**Work to be completed**
Among the lines below, restate word for word only those from the line with "GPS2 pin TX: D5 -> D1" through the line with "RGB pin B: A2 -> D13", with both end lines kept.

Records excerpted from a collection

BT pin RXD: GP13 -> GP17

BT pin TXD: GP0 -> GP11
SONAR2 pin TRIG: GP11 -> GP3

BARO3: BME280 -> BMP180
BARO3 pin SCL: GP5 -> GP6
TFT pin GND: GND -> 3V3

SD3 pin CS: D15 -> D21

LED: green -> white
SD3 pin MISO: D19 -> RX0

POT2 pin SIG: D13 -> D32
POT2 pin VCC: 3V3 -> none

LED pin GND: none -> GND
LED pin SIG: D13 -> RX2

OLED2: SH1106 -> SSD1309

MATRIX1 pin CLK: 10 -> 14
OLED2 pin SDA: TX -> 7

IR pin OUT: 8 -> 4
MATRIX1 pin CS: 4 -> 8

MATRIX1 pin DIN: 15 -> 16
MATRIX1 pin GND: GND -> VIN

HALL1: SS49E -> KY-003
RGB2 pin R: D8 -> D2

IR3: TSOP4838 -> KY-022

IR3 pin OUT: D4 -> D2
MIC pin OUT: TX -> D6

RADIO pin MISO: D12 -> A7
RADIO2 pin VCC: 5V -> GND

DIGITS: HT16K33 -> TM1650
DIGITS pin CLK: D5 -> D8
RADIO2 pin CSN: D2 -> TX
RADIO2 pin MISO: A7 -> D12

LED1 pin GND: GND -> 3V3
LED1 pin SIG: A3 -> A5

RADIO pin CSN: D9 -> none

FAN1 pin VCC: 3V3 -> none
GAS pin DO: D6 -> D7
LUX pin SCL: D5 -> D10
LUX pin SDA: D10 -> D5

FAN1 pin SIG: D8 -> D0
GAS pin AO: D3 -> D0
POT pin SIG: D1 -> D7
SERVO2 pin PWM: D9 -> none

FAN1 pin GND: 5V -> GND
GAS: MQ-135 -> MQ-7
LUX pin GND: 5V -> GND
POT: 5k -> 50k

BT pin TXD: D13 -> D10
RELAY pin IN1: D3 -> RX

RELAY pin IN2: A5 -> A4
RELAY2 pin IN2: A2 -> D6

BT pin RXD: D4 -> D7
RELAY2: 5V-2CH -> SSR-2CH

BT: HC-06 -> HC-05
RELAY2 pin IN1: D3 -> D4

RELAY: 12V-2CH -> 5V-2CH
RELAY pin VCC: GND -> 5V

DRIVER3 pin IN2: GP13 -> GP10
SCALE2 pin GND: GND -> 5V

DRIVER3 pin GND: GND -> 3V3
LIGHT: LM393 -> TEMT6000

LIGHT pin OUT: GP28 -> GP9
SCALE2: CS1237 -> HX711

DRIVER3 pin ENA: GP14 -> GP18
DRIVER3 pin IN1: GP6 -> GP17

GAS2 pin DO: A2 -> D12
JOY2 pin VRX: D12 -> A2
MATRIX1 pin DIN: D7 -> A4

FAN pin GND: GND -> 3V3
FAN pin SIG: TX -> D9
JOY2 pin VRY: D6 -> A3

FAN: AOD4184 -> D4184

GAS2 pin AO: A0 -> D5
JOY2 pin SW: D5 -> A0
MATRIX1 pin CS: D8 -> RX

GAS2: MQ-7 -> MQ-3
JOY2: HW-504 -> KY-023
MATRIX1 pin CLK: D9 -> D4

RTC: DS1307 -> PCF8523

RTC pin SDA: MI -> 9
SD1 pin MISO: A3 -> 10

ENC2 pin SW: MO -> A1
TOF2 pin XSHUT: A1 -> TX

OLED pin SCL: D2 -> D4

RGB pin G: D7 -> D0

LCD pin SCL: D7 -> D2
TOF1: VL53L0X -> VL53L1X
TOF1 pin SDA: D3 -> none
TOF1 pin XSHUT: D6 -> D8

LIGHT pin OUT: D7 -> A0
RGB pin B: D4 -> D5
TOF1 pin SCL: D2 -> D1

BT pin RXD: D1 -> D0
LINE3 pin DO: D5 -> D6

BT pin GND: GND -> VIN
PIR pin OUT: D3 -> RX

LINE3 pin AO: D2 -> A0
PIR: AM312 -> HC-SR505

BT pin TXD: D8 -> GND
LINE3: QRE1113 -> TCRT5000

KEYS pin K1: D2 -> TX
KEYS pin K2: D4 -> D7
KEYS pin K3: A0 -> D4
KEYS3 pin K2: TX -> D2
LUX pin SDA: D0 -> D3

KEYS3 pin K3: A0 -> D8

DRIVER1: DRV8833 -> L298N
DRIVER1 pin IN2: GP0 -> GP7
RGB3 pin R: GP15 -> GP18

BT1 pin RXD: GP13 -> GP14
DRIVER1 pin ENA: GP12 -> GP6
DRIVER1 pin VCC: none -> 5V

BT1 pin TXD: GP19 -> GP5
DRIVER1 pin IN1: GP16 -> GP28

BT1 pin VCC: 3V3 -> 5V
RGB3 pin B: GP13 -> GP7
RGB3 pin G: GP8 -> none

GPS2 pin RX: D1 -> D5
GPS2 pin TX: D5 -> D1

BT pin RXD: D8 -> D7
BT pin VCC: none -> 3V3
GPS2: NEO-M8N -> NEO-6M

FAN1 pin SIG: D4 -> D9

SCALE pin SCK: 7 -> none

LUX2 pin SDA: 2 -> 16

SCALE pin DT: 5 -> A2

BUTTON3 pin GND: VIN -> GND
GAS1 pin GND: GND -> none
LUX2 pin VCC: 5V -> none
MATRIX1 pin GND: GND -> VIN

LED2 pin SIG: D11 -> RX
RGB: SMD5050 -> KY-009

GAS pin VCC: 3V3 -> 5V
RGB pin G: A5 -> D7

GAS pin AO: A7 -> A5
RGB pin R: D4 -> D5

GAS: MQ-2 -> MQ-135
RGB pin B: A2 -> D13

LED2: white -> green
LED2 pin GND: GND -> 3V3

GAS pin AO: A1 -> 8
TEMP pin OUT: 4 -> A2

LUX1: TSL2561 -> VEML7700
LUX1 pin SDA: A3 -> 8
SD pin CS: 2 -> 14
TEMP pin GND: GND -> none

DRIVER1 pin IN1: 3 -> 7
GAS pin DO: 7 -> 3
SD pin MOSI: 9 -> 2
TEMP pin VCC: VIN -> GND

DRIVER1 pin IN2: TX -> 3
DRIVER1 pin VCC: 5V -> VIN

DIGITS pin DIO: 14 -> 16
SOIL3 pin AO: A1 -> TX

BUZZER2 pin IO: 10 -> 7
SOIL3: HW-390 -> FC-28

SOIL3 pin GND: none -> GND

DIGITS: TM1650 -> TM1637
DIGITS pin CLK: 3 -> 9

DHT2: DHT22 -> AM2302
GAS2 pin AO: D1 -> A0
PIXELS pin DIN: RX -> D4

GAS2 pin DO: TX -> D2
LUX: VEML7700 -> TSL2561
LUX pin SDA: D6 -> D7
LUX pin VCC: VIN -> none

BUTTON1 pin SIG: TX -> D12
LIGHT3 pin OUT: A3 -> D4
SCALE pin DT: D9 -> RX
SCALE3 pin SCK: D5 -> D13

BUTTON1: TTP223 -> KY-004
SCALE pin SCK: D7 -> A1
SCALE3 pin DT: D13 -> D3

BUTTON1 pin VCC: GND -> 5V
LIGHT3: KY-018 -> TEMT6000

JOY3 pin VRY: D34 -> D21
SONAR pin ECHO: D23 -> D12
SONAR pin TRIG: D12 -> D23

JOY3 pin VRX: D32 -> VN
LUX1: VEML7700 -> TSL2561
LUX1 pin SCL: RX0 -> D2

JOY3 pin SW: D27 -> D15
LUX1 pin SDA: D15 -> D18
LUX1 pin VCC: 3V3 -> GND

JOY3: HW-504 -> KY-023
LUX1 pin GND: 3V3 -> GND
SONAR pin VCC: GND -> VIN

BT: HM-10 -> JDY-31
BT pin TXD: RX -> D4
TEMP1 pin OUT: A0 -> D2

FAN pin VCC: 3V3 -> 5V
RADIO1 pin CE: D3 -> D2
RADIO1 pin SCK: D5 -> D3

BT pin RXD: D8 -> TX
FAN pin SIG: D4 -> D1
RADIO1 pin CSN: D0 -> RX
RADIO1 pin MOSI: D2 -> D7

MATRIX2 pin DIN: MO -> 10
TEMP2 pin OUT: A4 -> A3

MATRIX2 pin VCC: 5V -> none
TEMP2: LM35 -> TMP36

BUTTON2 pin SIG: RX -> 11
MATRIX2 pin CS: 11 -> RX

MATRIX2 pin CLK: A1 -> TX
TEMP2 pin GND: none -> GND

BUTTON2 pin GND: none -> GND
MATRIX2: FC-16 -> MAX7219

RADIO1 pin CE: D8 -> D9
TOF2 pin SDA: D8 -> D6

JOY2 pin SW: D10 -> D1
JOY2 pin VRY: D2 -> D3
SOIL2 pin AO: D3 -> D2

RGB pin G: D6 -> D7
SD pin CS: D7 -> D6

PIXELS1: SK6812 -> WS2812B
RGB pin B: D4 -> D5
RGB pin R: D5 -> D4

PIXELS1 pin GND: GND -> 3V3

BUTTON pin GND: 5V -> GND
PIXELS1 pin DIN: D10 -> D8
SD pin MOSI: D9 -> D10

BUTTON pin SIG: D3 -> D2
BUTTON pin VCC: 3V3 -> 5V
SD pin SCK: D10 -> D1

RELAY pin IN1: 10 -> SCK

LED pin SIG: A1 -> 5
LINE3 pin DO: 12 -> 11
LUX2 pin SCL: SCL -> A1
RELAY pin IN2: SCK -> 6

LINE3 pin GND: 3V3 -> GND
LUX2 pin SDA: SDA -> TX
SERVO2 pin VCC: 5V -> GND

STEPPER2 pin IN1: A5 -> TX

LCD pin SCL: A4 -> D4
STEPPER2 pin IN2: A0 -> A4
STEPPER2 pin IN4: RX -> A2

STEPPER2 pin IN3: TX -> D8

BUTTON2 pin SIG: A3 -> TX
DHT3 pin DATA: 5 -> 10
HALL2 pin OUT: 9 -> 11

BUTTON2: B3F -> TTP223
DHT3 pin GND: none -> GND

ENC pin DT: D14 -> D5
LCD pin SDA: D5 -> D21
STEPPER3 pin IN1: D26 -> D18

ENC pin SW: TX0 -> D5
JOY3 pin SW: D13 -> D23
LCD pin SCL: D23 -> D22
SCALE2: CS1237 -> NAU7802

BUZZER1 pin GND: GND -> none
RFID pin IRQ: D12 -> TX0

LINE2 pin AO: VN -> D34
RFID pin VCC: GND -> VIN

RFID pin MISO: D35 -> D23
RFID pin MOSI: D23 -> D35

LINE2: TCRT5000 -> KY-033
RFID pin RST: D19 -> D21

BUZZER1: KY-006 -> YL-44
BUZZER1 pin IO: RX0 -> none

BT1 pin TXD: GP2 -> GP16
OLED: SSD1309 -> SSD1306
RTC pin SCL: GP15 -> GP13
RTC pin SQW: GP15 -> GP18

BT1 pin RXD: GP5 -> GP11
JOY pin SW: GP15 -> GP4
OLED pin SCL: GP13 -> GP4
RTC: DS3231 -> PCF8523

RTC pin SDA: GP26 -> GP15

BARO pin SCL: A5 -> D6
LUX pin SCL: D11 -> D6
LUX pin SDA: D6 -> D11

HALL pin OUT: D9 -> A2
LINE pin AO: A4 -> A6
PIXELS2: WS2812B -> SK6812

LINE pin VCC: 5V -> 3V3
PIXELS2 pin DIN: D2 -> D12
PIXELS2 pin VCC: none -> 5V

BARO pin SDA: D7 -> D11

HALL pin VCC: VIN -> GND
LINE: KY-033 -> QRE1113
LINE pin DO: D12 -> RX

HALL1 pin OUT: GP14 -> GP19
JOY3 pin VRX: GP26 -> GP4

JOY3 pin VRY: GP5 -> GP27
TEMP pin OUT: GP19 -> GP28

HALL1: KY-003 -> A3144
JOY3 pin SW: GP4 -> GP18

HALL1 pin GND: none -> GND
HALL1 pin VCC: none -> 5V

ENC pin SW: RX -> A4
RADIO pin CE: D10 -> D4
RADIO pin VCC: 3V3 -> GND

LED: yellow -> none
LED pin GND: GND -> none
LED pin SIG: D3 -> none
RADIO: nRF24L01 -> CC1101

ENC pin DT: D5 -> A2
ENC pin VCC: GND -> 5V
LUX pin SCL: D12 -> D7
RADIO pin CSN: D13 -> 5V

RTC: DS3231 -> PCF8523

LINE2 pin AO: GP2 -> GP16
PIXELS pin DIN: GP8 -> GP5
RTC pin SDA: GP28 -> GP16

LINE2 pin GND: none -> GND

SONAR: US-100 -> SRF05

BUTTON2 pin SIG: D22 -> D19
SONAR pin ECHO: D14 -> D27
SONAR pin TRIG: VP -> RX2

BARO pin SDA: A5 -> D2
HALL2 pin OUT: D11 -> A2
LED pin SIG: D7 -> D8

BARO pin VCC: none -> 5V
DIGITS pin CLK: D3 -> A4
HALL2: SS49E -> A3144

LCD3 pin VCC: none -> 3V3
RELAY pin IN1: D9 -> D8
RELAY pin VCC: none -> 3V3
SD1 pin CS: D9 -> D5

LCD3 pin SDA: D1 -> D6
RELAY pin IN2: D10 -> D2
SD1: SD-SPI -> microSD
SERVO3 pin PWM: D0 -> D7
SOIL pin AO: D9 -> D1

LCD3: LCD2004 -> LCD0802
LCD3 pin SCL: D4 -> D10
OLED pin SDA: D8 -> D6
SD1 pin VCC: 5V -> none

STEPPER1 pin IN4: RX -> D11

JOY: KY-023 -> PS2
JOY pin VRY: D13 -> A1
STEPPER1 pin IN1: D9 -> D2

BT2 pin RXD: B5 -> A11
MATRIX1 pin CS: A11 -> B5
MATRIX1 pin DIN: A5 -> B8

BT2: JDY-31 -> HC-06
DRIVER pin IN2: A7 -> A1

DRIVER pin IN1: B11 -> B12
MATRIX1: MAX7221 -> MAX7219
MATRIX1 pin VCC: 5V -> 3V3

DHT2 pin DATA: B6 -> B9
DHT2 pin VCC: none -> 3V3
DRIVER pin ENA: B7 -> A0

**Answer to the exercise**
GPS2 pin TX: D5 -> D1

BT pin RXD: D8 -> D7
BT pin VCC: none -> 3V3
GPS2: NEO-M8N -> NEO-6M

FAN1 pin SIG: D4 -> D9

SCALE pin SCK: 7 -> none

LUX2 pin SDA: 2 -> 16

SCALE pin DT: 5 -> A2

BUTTON3 pin GND: VIN -> GND
GAS1 pin GND: GND -> none
LUX2 pin VCC: 5V -> none
MATRIX1 pin GND: GND -> VIN

LED2 pin SIG: D11 -> RX
RGB: SMD5050 -> KY-009

GAS pin VCC: 3V3 -> 5V
RGB pin G: A5 -> D7

GAS pin AO: A7 -> A5
RGB pin R: D4 -> D5

GAS: MQ-2 -> MQ-135
RGB pin B: A2 -> D13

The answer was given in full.